◆ Problem description:
Give back, unchanged, the lines from the one containing "U12: AND CD4081" to the end of the listing, inclusive of both.

◆ Source records:
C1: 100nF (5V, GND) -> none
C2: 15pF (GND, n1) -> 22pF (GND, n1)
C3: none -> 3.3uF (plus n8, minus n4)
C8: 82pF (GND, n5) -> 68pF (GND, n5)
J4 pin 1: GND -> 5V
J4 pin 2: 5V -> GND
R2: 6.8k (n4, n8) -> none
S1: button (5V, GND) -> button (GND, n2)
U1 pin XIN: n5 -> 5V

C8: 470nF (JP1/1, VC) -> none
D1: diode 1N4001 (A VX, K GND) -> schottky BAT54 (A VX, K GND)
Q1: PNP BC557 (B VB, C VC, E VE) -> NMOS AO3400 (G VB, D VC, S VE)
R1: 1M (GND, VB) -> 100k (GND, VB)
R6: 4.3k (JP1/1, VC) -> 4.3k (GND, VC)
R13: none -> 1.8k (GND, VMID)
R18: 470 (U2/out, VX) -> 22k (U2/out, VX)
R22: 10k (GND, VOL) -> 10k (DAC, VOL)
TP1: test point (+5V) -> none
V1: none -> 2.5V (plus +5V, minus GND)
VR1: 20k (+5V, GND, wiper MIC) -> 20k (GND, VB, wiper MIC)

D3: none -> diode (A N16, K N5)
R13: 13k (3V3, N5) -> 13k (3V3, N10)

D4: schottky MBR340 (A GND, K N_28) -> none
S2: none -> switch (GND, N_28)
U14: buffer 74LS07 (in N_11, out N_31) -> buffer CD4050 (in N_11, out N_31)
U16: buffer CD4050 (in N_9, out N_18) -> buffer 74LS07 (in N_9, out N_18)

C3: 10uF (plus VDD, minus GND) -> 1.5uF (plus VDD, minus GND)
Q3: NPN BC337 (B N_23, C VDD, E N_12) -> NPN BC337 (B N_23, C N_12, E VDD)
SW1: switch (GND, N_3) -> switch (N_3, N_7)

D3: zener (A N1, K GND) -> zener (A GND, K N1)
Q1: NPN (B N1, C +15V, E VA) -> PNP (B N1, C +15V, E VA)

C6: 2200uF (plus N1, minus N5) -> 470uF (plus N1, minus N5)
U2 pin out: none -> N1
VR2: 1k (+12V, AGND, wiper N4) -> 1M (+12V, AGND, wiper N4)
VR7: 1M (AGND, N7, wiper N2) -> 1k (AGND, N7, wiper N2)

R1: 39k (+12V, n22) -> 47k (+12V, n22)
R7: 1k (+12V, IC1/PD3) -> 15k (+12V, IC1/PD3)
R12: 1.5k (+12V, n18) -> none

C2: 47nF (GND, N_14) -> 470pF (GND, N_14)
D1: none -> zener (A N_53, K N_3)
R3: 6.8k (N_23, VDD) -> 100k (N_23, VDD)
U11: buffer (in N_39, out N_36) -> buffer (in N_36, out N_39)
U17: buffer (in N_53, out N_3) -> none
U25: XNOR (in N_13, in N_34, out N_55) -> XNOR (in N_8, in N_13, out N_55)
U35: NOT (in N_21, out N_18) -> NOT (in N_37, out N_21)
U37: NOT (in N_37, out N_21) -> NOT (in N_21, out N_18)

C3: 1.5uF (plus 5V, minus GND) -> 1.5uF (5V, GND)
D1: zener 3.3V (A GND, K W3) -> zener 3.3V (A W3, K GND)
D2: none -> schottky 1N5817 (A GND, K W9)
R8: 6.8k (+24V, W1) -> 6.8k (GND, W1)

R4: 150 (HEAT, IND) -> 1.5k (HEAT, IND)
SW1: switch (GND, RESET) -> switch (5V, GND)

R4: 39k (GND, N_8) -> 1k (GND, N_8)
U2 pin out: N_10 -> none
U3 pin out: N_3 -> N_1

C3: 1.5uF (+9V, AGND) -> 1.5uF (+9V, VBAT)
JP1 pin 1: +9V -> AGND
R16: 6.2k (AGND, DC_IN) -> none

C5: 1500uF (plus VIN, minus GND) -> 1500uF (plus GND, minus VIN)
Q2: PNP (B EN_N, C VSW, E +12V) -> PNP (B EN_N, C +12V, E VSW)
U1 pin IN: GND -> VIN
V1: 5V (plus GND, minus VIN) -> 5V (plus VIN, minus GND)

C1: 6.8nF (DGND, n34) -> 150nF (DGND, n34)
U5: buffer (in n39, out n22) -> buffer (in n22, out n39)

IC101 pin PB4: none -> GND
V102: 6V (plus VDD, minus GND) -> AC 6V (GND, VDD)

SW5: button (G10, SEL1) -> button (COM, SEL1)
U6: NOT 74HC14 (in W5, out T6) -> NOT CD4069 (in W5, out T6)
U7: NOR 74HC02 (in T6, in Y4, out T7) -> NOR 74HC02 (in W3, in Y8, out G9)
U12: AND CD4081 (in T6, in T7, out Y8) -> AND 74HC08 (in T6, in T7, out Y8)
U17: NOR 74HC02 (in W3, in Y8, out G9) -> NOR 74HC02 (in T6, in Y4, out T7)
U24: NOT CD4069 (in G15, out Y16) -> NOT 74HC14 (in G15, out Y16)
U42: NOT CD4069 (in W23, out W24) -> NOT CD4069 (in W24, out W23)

◆ Output below:
U12: AND CD4081 (in T6, in T7, out Y8) -> AND 74HC08 (in T6, in T7, out Y8)
U17: NOR 74HC02 (in W3, in Y8, out G9) -> NOR 74HC02 (in T6, in Y4, out T7)
U24: NOT CD4069 (in G15, out Y16) -> NOT 74HC14 (in G15, out Y16)
U42: NOT CD4069 (in W23, out W24) -> NOT CD4069 (in W24, out W23)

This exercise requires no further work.